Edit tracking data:

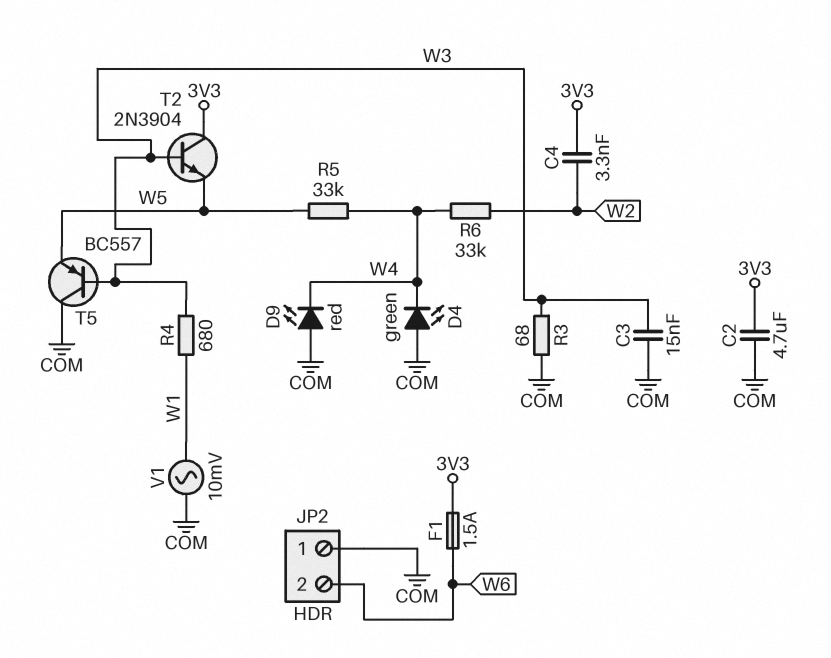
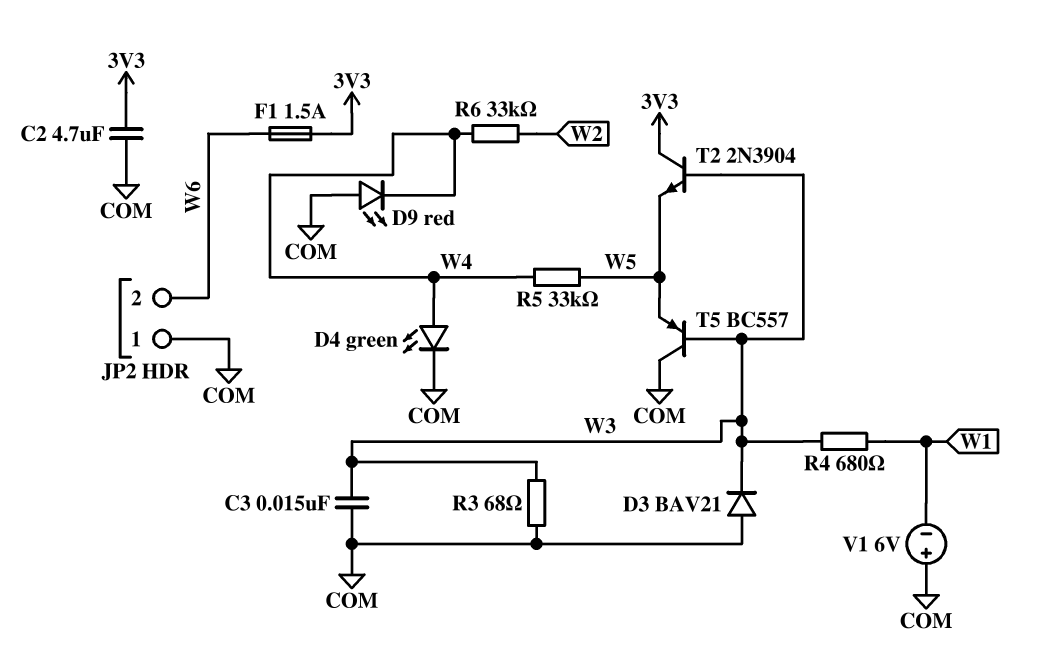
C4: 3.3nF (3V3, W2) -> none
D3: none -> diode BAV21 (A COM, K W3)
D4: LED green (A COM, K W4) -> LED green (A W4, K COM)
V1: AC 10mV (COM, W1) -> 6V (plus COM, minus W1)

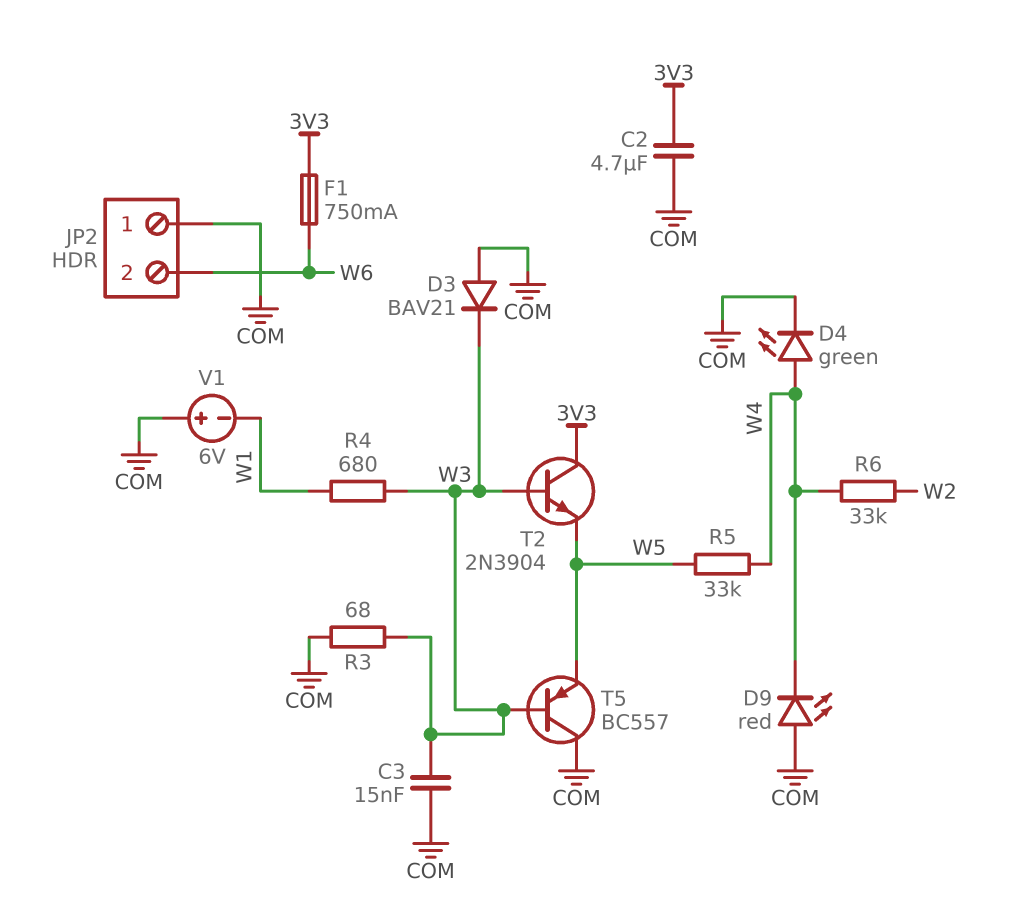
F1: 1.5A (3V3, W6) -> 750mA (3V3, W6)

**WHAT THE TASK REQUIRES**: Match on "none" and copy out every line of the entries that contains it.

**YOUR RESPONSE**:
C4: 3.3nF (3V3, W2) -> none
D3: none -> diode BAV21 (A COM, K W3)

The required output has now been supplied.